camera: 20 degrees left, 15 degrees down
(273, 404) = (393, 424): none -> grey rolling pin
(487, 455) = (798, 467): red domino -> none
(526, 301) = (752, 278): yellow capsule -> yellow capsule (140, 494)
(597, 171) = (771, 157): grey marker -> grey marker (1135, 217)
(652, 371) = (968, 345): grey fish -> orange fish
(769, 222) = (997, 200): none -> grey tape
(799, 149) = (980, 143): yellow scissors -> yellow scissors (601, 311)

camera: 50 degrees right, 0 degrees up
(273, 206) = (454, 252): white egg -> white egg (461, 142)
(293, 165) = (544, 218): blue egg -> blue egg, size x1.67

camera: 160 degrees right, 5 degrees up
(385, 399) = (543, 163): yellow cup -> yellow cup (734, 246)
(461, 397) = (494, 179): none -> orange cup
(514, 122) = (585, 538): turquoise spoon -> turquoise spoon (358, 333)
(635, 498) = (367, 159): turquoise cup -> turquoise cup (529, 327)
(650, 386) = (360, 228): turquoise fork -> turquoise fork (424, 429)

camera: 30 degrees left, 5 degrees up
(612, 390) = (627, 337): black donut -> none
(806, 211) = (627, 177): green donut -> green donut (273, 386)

========================================

» Task item:
In which lines of the material above does the string "none" occur? Copy them all.

» Answer below:
(273, 404) = (393, 424): none -> grey rolling pin
(487, 455) = (798, 467): red domino -> none
(769, 222) = (997, 200): none -> grey tape
(461, 397) = (494, 179): none -> orange cup
(612, 390) = (627, 337): black donut -> none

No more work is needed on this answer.